[Required action]
Each line of the listing is to be retyped exactly as given.

[Provided data]
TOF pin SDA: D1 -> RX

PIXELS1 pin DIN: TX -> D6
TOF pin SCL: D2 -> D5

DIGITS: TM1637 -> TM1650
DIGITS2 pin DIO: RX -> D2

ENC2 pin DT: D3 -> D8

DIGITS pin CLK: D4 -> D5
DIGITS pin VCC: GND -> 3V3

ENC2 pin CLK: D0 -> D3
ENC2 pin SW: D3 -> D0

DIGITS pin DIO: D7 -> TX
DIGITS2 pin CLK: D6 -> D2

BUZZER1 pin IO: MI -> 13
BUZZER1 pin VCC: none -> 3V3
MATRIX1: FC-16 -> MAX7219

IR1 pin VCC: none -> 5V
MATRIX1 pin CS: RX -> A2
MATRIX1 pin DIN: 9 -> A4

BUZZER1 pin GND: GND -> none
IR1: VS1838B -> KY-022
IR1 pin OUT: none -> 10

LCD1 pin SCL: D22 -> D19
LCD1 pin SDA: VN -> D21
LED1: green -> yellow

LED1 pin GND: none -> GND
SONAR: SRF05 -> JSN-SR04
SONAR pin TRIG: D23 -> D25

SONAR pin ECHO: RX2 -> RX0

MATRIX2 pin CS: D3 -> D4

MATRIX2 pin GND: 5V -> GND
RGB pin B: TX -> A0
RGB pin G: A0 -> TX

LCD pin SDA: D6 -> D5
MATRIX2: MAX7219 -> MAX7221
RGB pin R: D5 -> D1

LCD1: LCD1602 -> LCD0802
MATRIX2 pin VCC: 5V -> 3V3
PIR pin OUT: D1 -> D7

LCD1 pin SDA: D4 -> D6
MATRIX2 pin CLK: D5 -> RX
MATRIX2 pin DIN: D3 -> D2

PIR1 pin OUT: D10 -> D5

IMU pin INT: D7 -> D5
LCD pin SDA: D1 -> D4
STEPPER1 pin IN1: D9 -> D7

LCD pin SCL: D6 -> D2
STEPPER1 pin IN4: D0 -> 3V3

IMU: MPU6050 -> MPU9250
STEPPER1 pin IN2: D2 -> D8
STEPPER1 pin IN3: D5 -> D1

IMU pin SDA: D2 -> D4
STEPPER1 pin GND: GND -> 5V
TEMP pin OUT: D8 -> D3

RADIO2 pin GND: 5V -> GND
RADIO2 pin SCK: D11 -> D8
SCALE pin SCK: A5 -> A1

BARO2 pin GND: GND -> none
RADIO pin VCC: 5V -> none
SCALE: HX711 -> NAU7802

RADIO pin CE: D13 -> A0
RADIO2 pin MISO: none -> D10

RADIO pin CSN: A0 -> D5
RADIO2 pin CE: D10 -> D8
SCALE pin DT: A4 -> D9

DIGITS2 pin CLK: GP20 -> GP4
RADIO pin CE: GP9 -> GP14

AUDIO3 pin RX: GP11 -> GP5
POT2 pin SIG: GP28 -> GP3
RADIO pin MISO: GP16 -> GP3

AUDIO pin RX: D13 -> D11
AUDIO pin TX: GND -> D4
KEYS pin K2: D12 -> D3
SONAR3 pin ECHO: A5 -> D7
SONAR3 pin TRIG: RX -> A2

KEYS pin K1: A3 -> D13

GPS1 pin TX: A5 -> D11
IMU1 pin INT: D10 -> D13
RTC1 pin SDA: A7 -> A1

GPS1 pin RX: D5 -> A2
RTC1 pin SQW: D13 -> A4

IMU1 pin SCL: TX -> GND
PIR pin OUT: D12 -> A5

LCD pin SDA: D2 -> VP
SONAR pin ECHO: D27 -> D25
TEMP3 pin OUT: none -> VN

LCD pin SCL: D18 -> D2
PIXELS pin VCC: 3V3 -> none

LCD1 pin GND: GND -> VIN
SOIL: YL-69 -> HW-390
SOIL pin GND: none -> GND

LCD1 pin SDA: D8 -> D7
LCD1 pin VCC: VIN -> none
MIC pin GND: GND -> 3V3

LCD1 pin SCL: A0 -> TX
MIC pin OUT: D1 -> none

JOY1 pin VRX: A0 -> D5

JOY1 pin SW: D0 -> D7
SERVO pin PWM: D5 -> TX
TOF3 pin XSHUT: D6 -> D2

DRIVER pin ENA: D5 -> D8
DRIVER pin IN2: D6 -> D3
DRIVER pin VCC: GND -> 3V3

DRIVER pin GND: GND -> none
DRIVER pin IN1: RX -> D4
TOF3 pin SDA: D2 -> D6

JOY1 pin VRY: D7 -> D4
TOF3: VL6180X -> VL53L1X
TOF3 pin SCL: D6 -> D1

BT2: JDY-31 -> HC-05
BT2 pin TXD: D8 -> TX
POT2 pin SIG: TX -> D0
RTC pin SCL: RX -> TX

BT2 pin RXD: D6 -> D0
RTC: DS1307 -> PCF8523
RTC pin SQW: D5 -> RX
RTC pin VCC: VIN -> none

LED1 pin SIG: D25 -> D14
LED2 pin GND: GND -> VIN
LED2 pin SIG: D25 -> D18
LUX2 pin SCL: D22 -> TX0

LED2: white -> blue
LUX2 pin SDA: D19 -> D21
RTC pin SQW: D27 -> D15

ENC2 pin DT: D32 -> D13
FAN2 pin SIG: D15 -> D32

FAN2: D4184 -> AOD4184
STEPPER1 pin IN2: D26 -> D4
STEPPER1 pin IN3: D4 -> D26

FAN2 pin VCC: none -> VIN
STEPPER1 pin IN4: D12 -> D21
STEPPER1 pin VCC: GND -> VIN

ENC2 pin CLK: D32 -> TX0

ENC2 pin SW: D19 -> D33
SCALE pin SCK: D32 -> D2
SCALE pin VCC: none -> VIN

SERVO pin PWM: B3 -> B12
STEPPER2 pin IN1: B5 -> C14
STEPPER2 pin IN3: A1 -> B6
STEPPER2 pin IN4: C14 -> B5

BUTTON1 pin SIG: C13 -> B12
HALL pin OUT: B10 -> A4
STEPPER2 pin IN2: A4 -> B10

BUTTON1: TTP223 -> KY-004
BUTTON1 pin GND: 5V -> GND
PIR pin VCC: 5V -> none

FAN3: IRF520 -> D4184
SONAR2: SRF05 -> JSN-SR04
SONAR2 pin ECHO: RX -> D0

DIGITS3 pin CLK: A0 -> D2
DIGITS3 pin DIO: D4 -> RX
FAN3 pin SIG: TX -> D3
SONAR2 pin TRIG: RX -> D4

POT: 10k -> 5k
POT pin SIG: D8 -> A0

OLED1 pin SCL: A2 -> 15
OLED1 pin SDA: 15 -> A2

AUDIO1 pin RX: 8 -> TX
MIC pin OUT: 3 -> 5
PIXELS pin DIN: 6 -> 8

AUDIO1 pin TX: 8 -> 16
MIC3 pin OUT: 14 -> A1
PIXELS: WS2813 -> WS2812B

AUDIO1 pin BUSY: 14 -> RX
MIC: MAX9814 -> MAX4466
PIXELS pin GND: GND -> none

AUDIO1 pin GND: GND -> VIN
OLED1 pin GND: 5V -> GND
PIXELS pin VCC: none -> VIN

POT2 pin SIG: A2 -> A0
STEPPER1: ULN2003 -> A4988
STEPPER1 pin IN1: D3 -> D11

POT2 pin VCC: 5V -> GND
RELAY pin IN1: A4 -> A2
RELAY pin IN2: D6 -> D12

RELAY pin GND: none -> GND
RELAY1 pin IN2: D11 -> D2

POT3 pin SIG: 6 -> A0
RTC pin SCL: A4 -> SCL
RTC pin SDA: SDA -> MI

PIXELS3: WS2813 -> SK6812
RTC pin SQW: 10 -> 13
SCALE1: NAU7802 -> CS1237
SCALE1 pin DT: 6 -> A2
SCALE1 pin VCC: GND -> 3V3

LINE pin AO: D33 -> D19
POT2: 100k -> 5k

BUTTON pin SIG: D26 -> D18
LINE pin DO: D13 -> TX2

[Solution for this task]
TOF pin SDA: D1 -> RX

PIXELS1 pin DIN: TX -> D6
TOF pin SCL: D2 -> D5

DIGITS: TM1637 -> TM1650
DIGITS2 pin DIO: RX -> D2

ENC2 pin DT: D3 -> D8

DIGITS pin CLK: D4 -> D5
DIGITS pin VCC: GND -> 3V3

ENC2 pin CLK: D0 -> D3
ENC2 pin SW: D3 -> D0

DIGITS pin DIO: D7 -> TX
DIGITS2 pin CLK: D6 -> D2

BUZZER1 pin IO: MI -> 13
BUZZER1 pin VCC: none -> 3V3
MATRIX1: FC-16 -> MAX7219

IR1 pin VCC: none -> 5V
MATRIX1 pin CS: RX -> A2
MATRIX1 pin DIN: 9 -> A4

BUZZER1 pin GND: GND -> none
IR1: VS1838B -> KY-022
IR1 pin OUT: none -> 10

LCD1 pin SCL: D22 -> D19
LCD1 pin SDA: VN -> D21
LED1: green -> yellow

LED1 pin GND: none -> GND
SONAR: SRF05 -> JSN-SR04
SONAR pin TRIG: D23 -> D25

SONAR pin ECHO: RX2 -> RX0

MATRIX2 pin CS: D3 -> D4

MATRIX2 pin GND: 5V -> GND
RGB pin B: TX -> A0
RGB pin G: A0 -> TX

LCD pin SDA: D6 -> D5
MATRIX2: MAX7219 -> MAX7221
RGB pin R: D5 -> D1

LCD1: LCD1602 -> LCD0802
MATRIX2 pin VCC: 5V -> 3V3
PIR pin OUT: D1 -> D7

LCD1 pin SDA: D4 -> D6
MATRIX2 pin CLK: D5 -> RX
MATRIX2 pin DIN: D3 -> D2

PIR1 pin OUT: D10 -> D5

IMU pin INT: D7 -> D5
LCD pin SDA: D1 -> D4
STEPPER1 pin IN1: D9 -> D7

LCD pin SCL: D6 -> D2
STEPPER1 pin IN4: D0 -> 3V3

IMU: MPU6050 -> MPU9250
STEPPER1 pin IN2: D2 -> D8
STEPPER1 pin IN3: D5 -> D1

IMU pin SDA: D2 -> D4
STEPPER1 pin GND: GND -> 5V
TEMP pin OUT: D8 -> D3

RADIO2 pin GND: 5V -> GND
RADIO2 pin SCK: D11 -> D8
SCALE pin SCK: A5 -> A1

BARO2 pin GND: GND -> none
RADIO pin VCC: 5V -> none
SCALE: HX711 -> NAU7802

RADIO pin CE: D13 -> A0
RADIO2 pin MISO: none -> D10

RADIO pin CSN: A0 -> D5
RADIO2 pin CE: D10 -> D8
SCALE pin DT: A4 -> D9

DIGITS2 pin CLK: GP20 -> GP4
RADIO pin CE: GP9 -> GP14

AUDIO3 pin RX: GP11 -> GP5
POT2 pin SIG: GP28 -> GP3
RADIO pin MISO: GP16 -> GP3

AUDIO pin RX: D13 -> D11
AUDIO pin TX: GND -> D4
KEYS pin K2: D12 -> D3
SONAR3 pin ECHO: A5 -> D7
SONAR3 pin TRIG: RX -> A2

KEYS pin K1: A3 -> D13

GPS1 pin TX: A5 -> D11
IMU1 pin INT: D10 -> D13
RTC1 pin SDA: A7 -> A1

GPS1 pin RX: D5 -> A2
RTC1 pin SQW: D13 -> A4

IMU1 pin SCL: TX -> GND
PIR pin OUT: D12 -> A5

LCD pin SDA: D2 -> VP
SONAR pin ECHO: D27 -> D25
TEMP3 pin OUT: none -> VN

LCD pin SCL: D18 -> D2
PIXELS pin VCC: 3V3 -> none

LCD1 pin GND: GND -> VIN
SOIL: YL-69 -> HW-390
SOIL pin GND: none -> GND

LCD1 pin SDA: D8 -> D7
LCD1 pin VCC: VIN -> none
MIC pin GND: GND -> 3V3

LCD1 pin SCL: A0 -> TX
MIC pin OUT: D1 -> none

JOY1 pin VRX: A0 -> D5

JOY1 pin SW: D0 -> D7
SERVO pin PWM: D5 -> TX
TOF3 pin XSHUT: D6 -> D2

DRIVER pin ENA: D5 -> D8
DRIVER pin IN2: D6 -> D3
DRIVER pin VCC: GND -> 3V3

DRIVER pin GND: GND -> none
DRIVER pin IN1: RX -> D4
TOF3 pin SDA: D2 -> D6

JOY1 pin VRY: D7 -> D4
TOF3: VL6180X -> VL53L1X
TOF3 pin SCL: D6 -> D1

BT2: JDY-31 -> HC-05
BT2 pin TXD: D8 -> TX
POT2 pin SIG: TX -> D0
RTC pin SCL: RX -> TX

BT2 pin RXD: D6 -> D0
RTC: DS1307 -> PCF8523
RTC pin SQW: D5 -> RX
RTC pin VCC: VIN -> none

LED1 pin SIG: D25 -> D14
LED2 pin GND: GND -> VIN
LED2 pin SIG: D25 -> D18
LUX2 pin SCL: D22 -> TX0

LED2: white -> blue
LUX2 pin SDA: D19 -> D21
RTC pin SQW: D27 -> D15

ENC2 pin DT: D32 -> D13
FAN2 pin SIG: D15 -> D32

FAN2: D4184 -> AOD4184
STEPPER1 pin IN2: D26 -> D4
STEPPER1 pin IN3: D4 -> D26

FAN2 pin VCC: none -> VIN
STEPPER1 pin IN4: D12 -> D21
STEPPER1 pin VCC: GND -> VIN

ENC2 pin CLK: D32 -> TX0

ENC2 pin SW: D19 -> D33
SCALE pin SCK: D32 -> D2
SCALE pin VCC: none -> VIN

SERVO pin PWM: B3 -> B12
STEPPER2 pin IN1: B5 -> C14
STEPPER2 pin IN3: A1 -> B6
STEPPER2 pin IN4: C14 -> B5

BUTTON1 pin SIG: C13 -> B12
HALL pin OUT: B10 -> A4
STEPPER2 pin IN2: A4 -> B10

BUTTON1: TTP223 -> KY-004
BUTTON1 pin GND: 5V -> GND
PIR pin VCC: 5V -> none

FAN3: IRF520 -> D4184
SONAR2: SRF05 -> JSN-SR04
SONAR2 pin ECHO: RX -> D0

DIGITS3 pin CLK: A0 -> D2
DIGITS3 pin DIO: D4 -> RX
FAN3 pin SIG: TX -> D3
SONAR2 pin TRIG: RX -> D4

POT: 10k -> 5k
POT pin SIG: D8 -> A0

OLED1 pin SCL: A2 -> 15
OLED1 pin SDA: 15 -> A2

AUDIO1 pin RX: 8 -> TX
MIC pin OUT: 3 -> 5
PIXELS pin DIN: 6 -> 8

AUDIO1 pin TX: 8 -> 16
MIC3 pin OUT: 14 -> A1
PIXELS: WS2813 -> WS2812B

AUDIO1 pin BUSY: 14 -> RX
MIC: MAX9814 -> MAX4466
PIXELS pin GND: GND -> none

AUDIO1 pin GND: GND -> VIN
OLED1 pin GND: 5V -> GND
PIXELS pin VCC: none -> VIN

POT2 pin SIG: A2 -> A0
STEPPER1: ULN2003 -> A4988
STEPPER1 pin IN1: D3 -> D11

POT2 pin VCC: 5V -> GND
RELAY pin IN1: A4 -> A2
RELAY pin IN2: D6 -> D12

RELAY pin GND: none -> GND
RELAY1 pin IN2: D11 -> D2

POT3 pin SIG: 6 -> A0
RTC pin SCL: A4 -> SCL
RTC pin SDA: SDA -> MI

PIXELS3: WS2813 -> SK6812
RTC pin SQW: 10 -> 13
SCALE1: NAU7802 -> CS1237
SCALE1 pin DT: 6 -> A2
SCALE1 pin VCC: GND -> 3V3

LINE pin AO: D33 -> D19
POT2: 100k -> 5k

BUTTON pin SIG: D26 -> D18
LINE pin DO: D13 -> TX2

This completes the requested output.